*Task objective*:
Below are several entries. Transcribe exactly those lines that fall from the one with "Q3: PNP 2N3906" through the one with "Q202: PNP BC557", end lines included.

*-*-*

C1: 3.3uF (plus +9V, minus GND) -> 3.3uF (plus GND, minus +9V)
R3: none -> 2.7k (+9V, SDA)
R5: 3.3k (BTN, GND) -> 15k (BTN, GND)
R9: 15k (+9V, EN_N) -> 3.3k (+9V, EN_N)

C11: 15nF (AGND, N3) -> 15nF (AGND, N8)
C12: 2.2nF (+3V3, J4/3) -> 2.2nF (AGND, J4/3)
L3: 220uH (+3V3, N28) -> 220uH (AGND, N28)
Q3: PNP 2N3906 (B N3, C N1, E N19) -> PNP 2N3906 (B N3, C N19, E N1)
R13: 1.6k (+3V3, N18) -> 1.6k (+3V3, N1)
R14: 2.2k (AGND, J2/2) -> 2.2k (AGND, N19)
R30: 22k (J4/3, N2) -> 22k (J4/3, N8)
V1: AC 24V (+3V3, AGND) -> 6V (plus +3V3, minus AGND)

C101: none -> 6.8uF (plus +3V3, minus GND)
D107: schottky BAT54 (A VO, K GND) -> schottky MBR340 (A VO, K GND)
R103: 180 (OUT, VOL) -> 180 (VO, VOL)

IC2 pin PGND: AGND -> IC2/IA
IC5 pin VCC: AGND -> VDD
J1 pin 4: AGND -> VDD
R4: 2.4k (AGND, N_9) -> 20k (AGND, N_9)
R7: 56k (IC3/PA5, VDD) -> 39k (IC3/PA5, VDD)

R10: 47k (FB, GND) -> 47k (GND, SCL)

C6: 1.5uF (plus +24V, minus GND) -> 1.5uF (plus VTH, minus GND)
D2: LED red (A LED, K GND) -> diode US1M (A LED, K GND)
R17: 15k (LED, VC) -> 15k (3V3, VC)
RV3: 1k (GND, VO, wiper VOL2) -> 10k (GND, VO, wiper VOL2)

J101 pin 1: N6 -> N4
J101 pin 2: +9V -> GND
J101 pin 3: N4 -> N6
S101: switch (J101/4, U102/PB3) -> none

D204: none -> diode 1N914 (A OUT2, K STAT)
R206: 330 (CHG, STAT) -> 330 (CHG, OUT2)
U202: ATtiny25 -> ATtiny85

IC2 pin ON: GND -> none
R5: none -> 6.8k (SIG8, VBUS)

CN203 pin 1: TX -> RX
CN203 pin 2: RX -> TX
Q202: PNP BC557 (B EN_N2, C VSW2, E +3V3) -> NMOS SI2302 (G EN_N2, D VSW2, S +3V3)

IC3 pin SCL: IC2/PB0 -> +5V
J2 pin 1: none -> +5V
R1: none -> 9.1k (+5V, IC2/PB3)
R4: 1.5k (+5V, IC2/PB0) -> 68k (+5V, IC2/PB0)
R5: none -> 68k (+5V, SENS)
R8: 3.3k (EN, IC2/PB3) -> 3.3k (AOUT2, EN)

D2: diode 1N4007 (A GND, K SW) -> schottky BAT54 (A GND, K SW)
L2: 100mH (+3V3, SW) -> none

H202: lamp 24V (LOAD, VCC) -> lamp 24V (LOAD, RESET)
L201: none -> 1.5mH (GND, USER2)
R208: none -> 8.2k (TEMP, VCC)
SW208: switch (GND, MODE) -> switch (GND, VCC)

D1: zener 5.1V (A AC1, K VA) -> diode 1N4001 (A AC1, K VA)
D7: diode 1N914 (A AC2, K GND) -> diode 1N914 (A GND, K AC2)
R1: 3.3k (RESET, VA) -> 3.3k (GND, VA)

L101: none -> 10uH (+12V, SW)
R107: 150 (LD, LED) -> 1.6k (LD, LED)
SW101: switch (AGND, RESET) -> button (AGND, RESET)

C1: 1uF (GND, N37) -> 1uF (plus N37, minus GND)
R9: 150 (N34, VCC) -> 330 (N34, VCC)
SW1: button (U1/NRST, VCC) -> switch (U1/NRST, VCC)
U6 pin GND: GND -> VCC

*-*-*

*Solution to the problem*:
Q3: PNP 2N3906 (B N3, C N1, E N19) -> PNP 2N3906 (B N3, C N19, E N1)
R13: 1.6k (+3V3, N18) -> 1.6k (+3V3, N1)
R14: 2.2k (AGND, J2/2) -> 2.2k (AGND, N19)
R30: 22k (J4/3, N2) -> 22k (J4/3, N8)
V1: AC 24V (+3V3, AGND) -> 6V (plus +3V3, minus AGND)

C101: none -> 6.8uF (plus +3V3, minus GND)
D107: schottky BAT54 (A VO, K GND) -> schottky MBR340 (A VO, K GND)
R103: 180 (OUT, VOL) -> 180 (VO, VOL)

IC2 pin PGND: AGND -> IC2/IA
IC5 pin VCC: AGND -> VDD
J1 pin 4: AGND -> VDD
R4: 2.4k (AGND, N_9) -> 20k (AGND, N_9)
R7: 56k (IC3/PA5, VDD) -> 39k (IC3/PA5, VDD)

R10: 47k (FB, GND) -> 47k (GND, SCL)

C6: 1.5uF (plus +24V, minus GND) -> 1.5uF (plus VTH, minus GND)
D2: LED red (A LED, K GND) -> diode US1M (A LED, K GND)
R17: 15k (LED, VC) -> 15k (3V3, VC)
RV3: 1k (GND, VO, wiper VOL2) -> 10k (GND, VO, wiper VOL2)

J101 pin 1: N6 -> N4
J101 pin 2: +9V -> GND
J101 pin 3: N4 -> N6
S101: switch (J101/4, U102/PB3) -> none

D204: none -> diode 1N914 (A OUT2, K STAT)
R206: 330 (CHG, STAT) -> 330 (CHG, OUT2)
U202: ATtiny25 -> ATtiny85

IC2 pin ON: GND -> none
R5: none -> 6.8k (SIG8, VBUS)

CN203 pin 1: TX -> RX
CN203 pin 2: RX -> TX
Q202: PNP BC557 (B EN_N2, C VSW2, E +3V3) -> NMOS SI2302 (G EN_N2, D VSW2, S +3V3)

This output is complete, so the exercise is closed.